----- Provided data

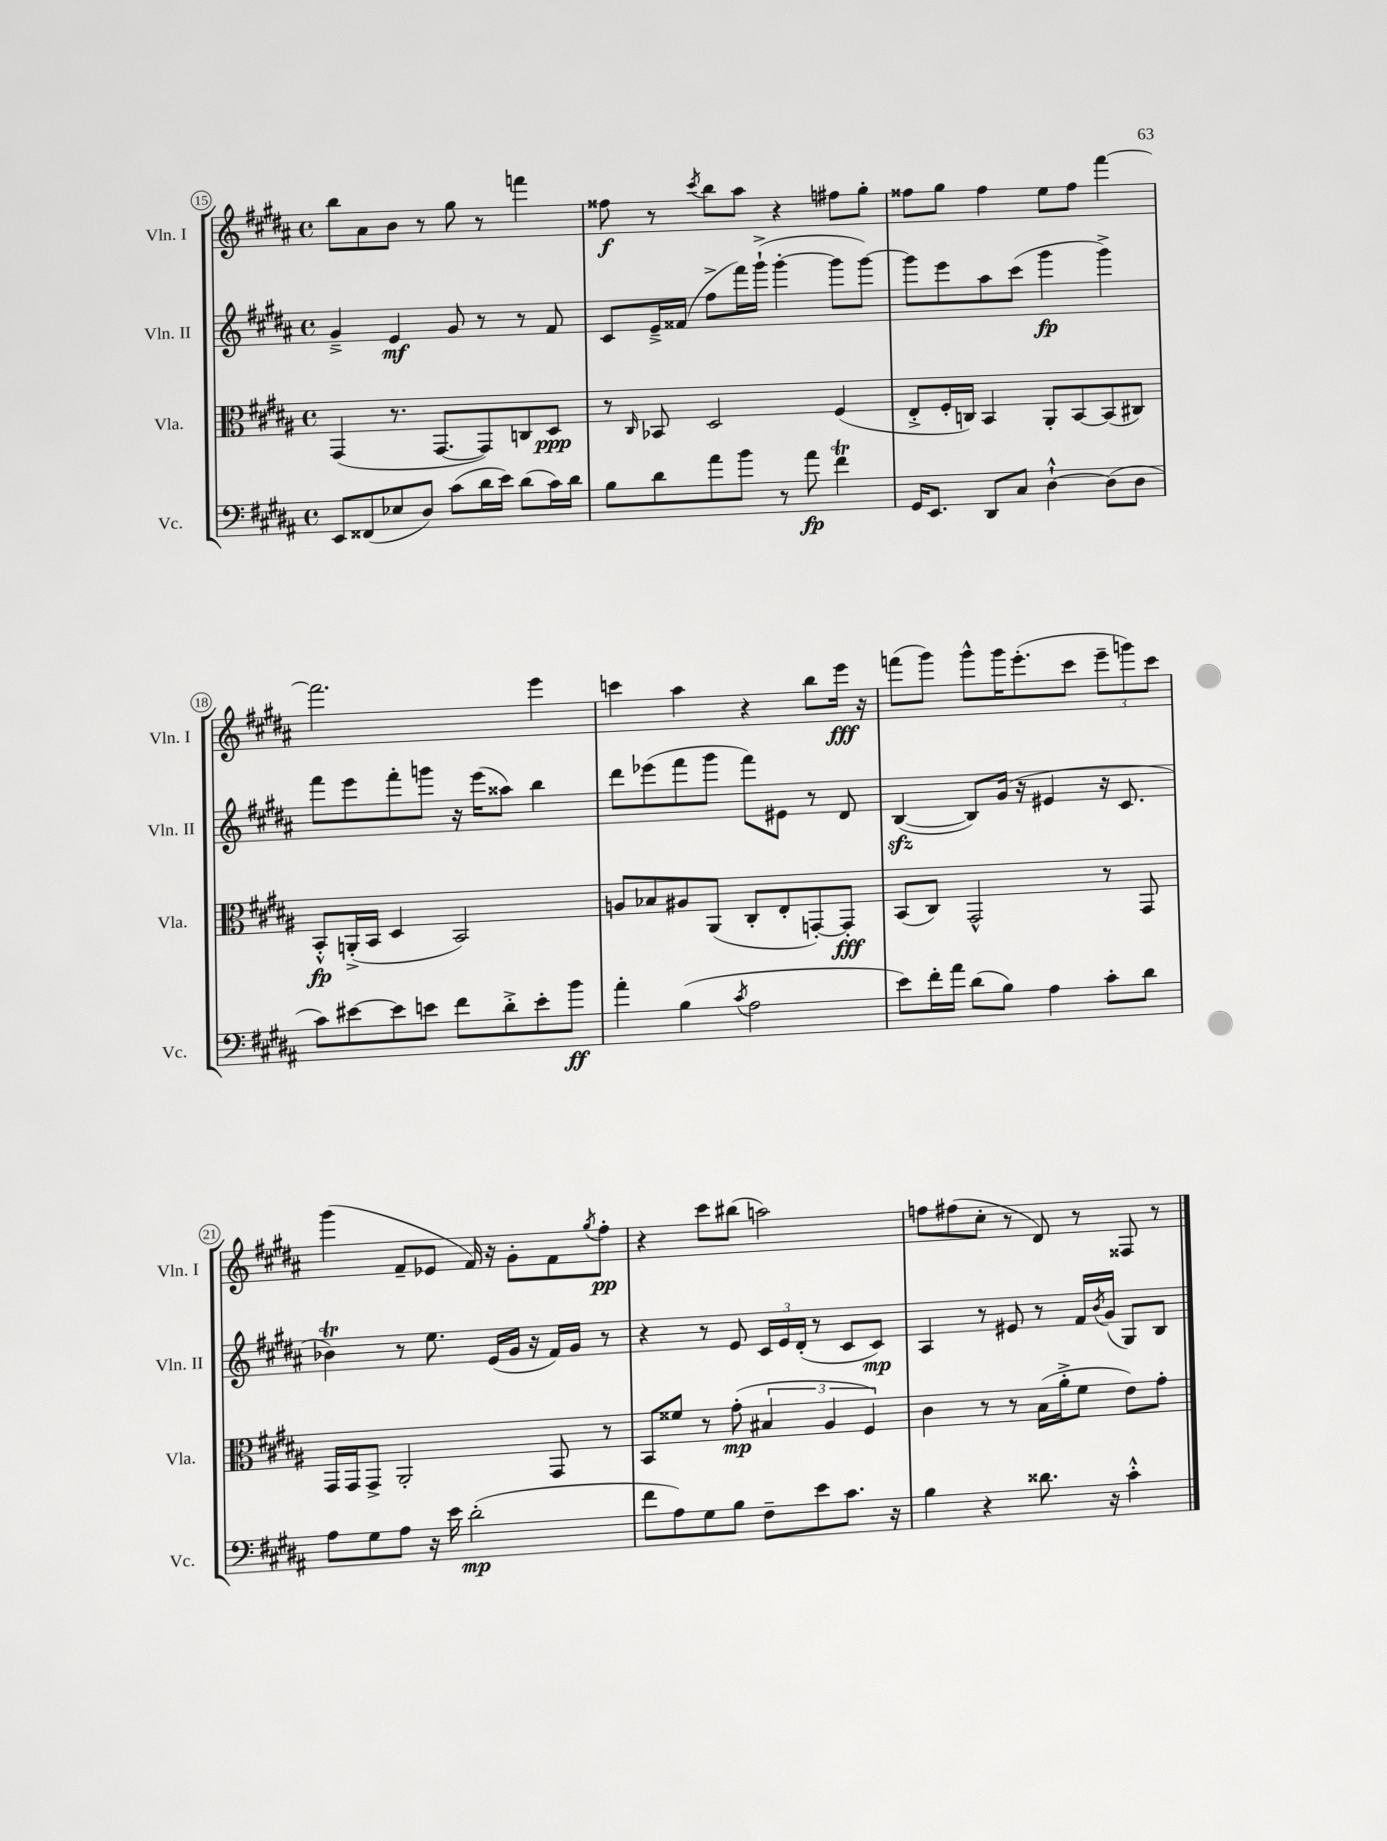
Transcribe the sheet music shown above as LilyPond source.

<<
\new StaffGroup <<
\new Staff = "s0" \with { instrumentName = "Vln. I" shortInstrumentName = "Vln. I" } {
    \clef treble \key b \major \defaultTimeSignature \time 4/4
    b''8 ais'8 b'8 r8 gis''8 r8 f'''4 |
    fisis''8\f r8 \acciaccatura { cis'''8 } b''8 ais''8 r4 fis''8 gis''8-. |
    fisis''8 gis''8 fisis''4 e''8 fisis''8 fis'''4~ |
    fis'''2. e'''4 |
    c'''4 ais''4 r4 b''8 e'''16\fff r16 |
    f'''8( gis'''8) gis'''8-^ gis'''16 e'''8.-.( cis'''8 \tuplet 3/2 { e'''8-- g'''8) cis'''8 } |
    gis'''4( fis'8-- ees'8 fis'16) r16 gis'8-. fis'8 \acciaccatura { gis''8 } fis''8-.\pp |
    r4 cis'''8 bis''8( a''2) |
    f''8 fis''8( cis''8-. r8 dis'8) r8 fisis8 r8 \bar "|." |
}
\new Staff = "s1" \with { instrumentName = "Vln. II" shortInstrumentName = "Vln. II" } {
    \clef treble \key b \major \defaultTimeSignature \time 4/4
    gis'4---> e'4\mf gis'8 r8 r8 fis'8 |
    cis'8 e'16---> fisis'16( fis''8-> fis'''16) gis'''16-!->( gis'''4~-. gis'''8 gis'''8~) |
    gis'''8 e'''8 ais''8 cis'''8( gis'''4\fp gis'''4->) |
    fis'''8 e'''8 fis'''8-. g'''8 r16 e'''16( aisis''8) b''4 |
    dis'''8 ees'''8( fis'''8 gis'''8 fis'''8) eis'8 r8 dis'8 |
    b4~\sfz( b8) gis'16( r16 eis'4 r16 cis'8. |
    bes'4\trill) r8 e''8. e'16( gis'16 r16 fis'16) gis'16 r8 |
    r4 r8 e'8 \tuplet 3/2 { cis'16 e'16 dis'16-.( } r8 cis'8 cis'8\mp) |
    ais4 r8 eis'8 r8 fis'16 \acciaccatura { b'8 } gis'16( gis8) b8 \bar "|." |
}
\new Staff = "s2" \with { instrumentName = "Vla." shortInstrumentName = "Vla." } {
    \clef alto \key b \major \defaultTimeSignature \time 4/4
    gis,4( r8. gis,8.~ gis,8) c8 dis8\ppp |
    r8 \grace { cis16 } bes,8 dis2 fis4( |
    e8-.-> fis16-. c16) b,4 ais,8-. b,8~ b,8( cis8) |
    b,8-.-^\fp a,16-.->( b,16 dis4 b,2) |
    a8 bes8 ais8 ais,8( cis8-. e8-. g,8~-.) g,8-.\fff |
    b,8( cis8) gis,2-^ r8 gis,8 |
    gis,16 gis,16 gis,8-> ais,2-. gis,8 r8 |
    b,8 fisis'8 r8 gis'8-.\mp( \tuplet 3/2 { bis4 ais4 fis4) } |
    cis'4 r8 r8 b16( ais'16-.-> fis'8 e'8) gis'8-. \bar "|." |
}
\new Staff = "s3" \with { instrumentName = "Vc." shortInstrumentName = "Vc." } {
    \clef bass \key b \major \defaultTimeSignature \time 4/4
    e,8 fisis,8( ees8 dis8) cis'8( dis'16 e'16) dis'8( cis'16) dis'16 |
    b8 dis'8 ais'8 b'8 r8 ais'8\fp fis'4\trill |
    gis,16 e,8. dis,8 cis8 dis4~-!-^ dis8( dis8 |
    cis'8) eis'8~ eis'8 e'8 fis'8 dis'8-.-> e'8-. b'8\ff |
    ais'4-. b4( \acciaccatura { cis'8 } ais2 |
    e'8) fis'16-. ais'16 dis'8( b8) ais4 cis'8-. dis'8 |
    ais8 gis8 ais8 r16 e'16 dis'2-.\mp( |
    fis'8 ais8) gis8 b8 fis8-- e'8 cis'8. r16 |
    b4 r4 disis'8. r16 cis'4-.-^ \bar "|." |
}
>>
>>
\layout { \context { \Score currentBarNumber = #15 \override BarNumber.stencil = #(make-stencil-circler 0.1 0.3 ly:text-interface::print) } }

----------

→ Challenge: Count the lines of the material above that contain the string "trill", treating uppercase and lowercase as different. Give only the number.

→ Exercise result: 2